Everything from the line with "LIGHT3 pin OUT: GP27 -> GP1" to the final line of the entries, both included, should be restated word for word; please omit the pictures.

#### Data to use ####

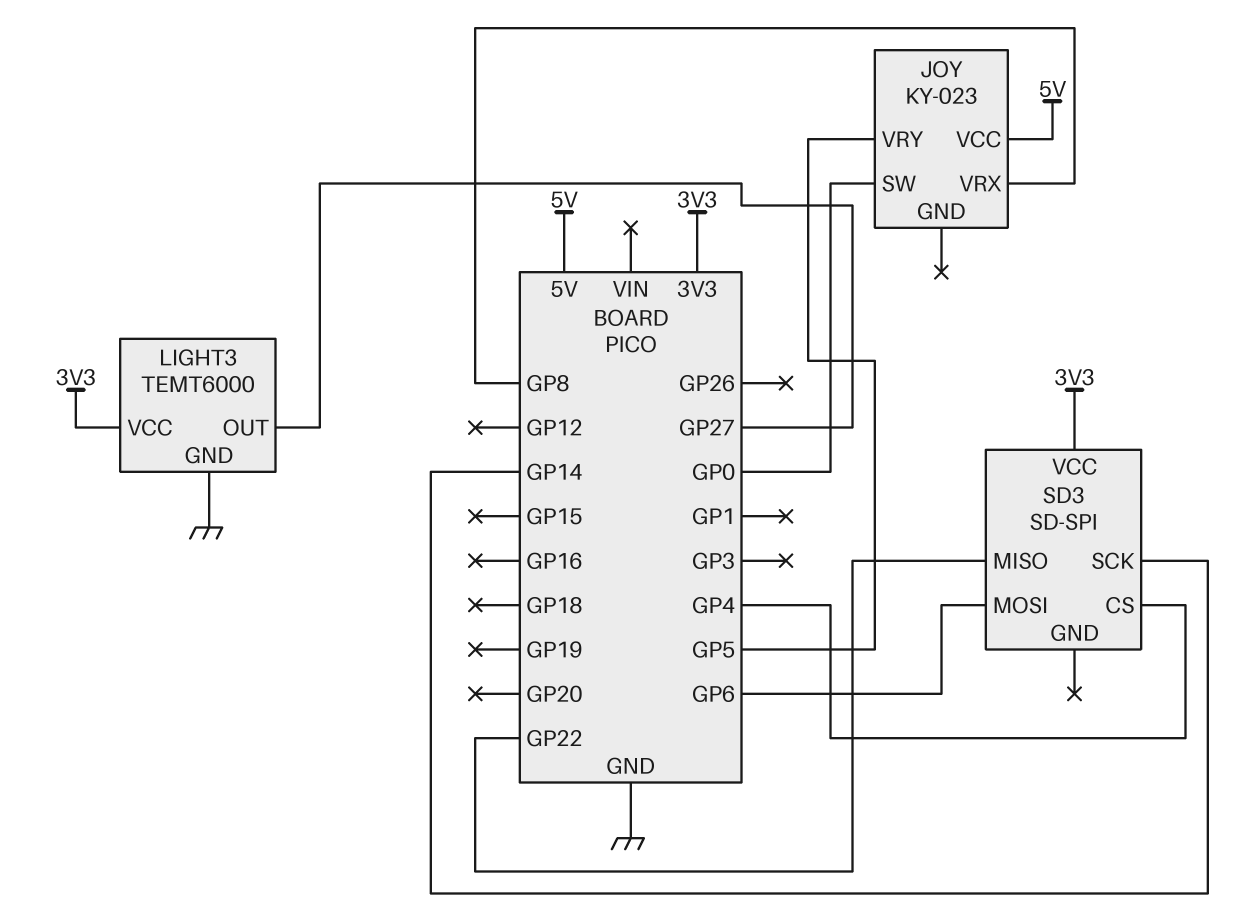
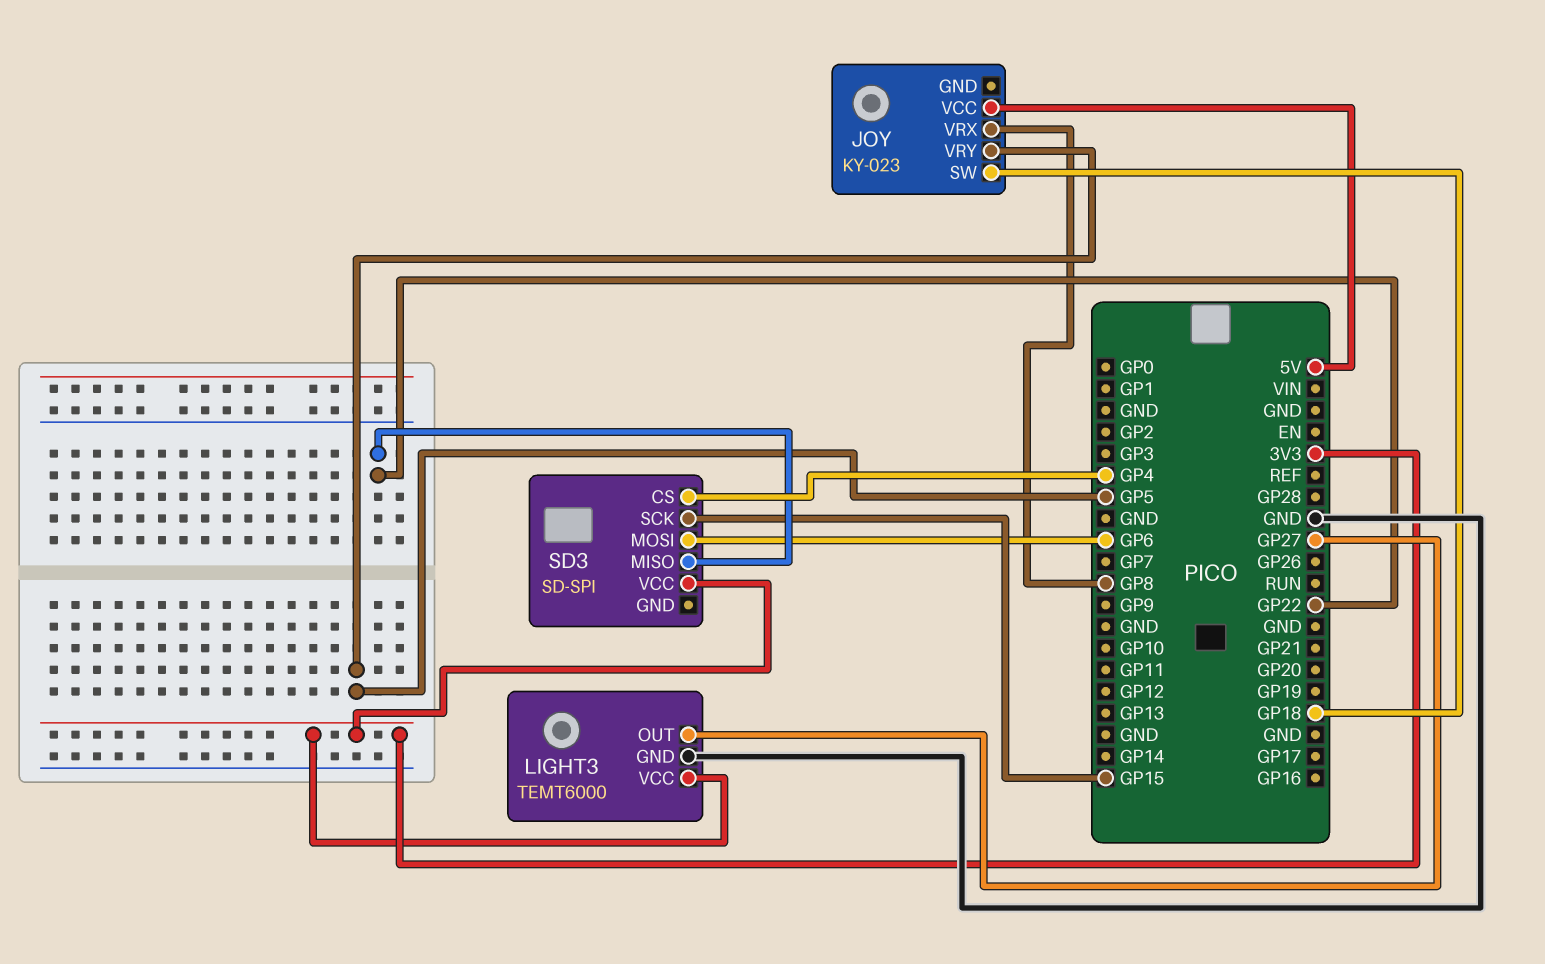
JOY pin SW: GP0 -> GP18
SD3 pin SCK: GP14 -> GP15

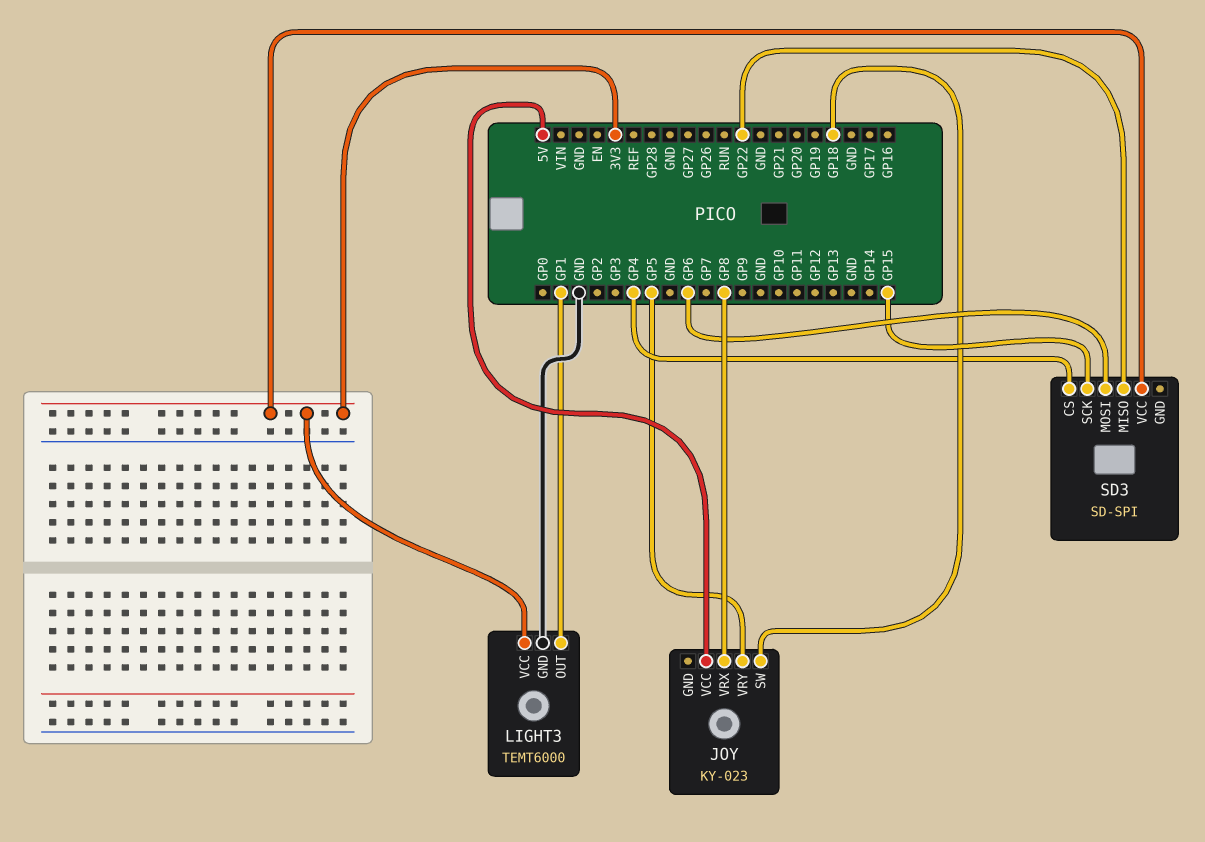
LIGHT3 pin OUT: GP27 -> GP1

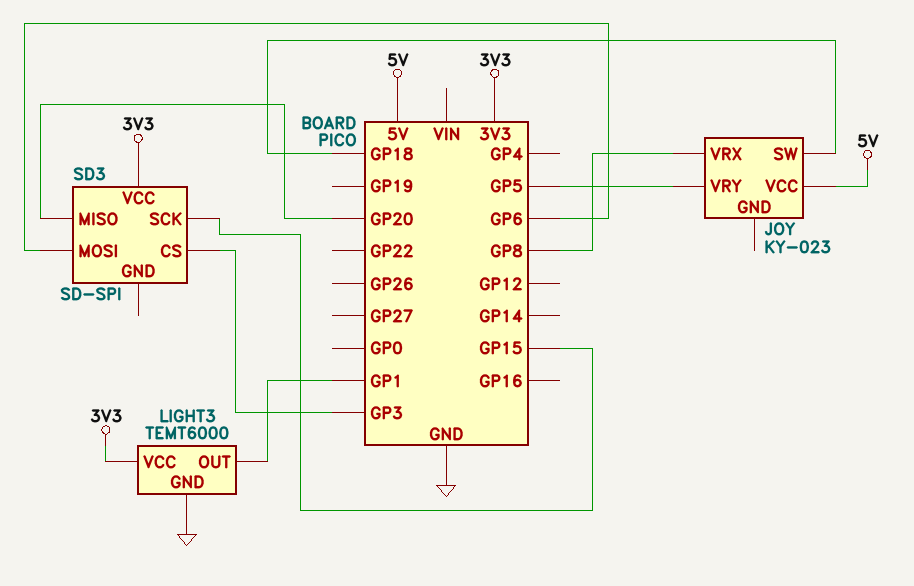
SD3 pin CS: GP4 -> GP3
SD3 pin MISO: GP22 -> GP20

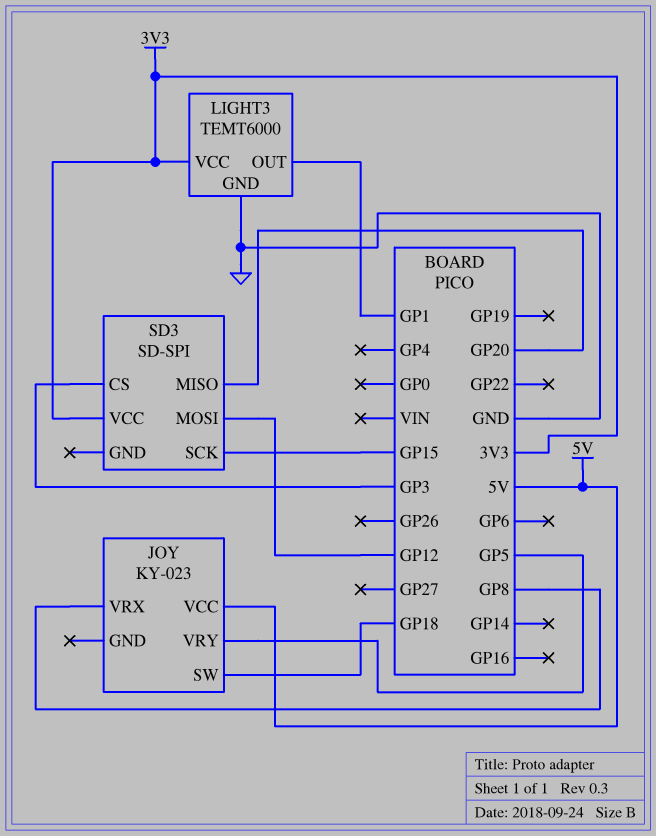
SD3 pin MOSI: GP6 -> GP12

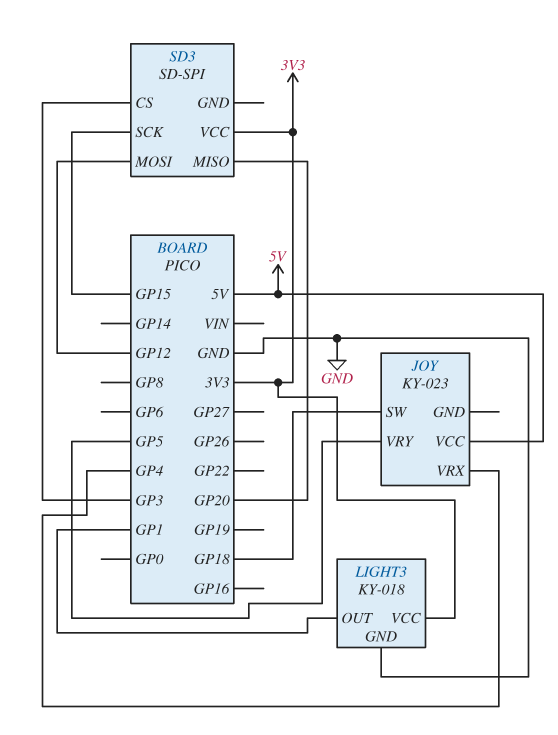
JOY pin VRX: GP8 -> GP4
LIGHT3: TEMT6000 -> KY-018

####

> [Task response]:
LIGHT3 pin OUT: GP27 -> GP1

SD3 pin CS: GP4 -> GP3
SD3 pin MISO: GP22 -> GP20

SD3 pin MOSI: GP6 -> GP12

JOY pin VRX: GP8 -> GP4
LIGHT3: TEMT6000 -> KY-018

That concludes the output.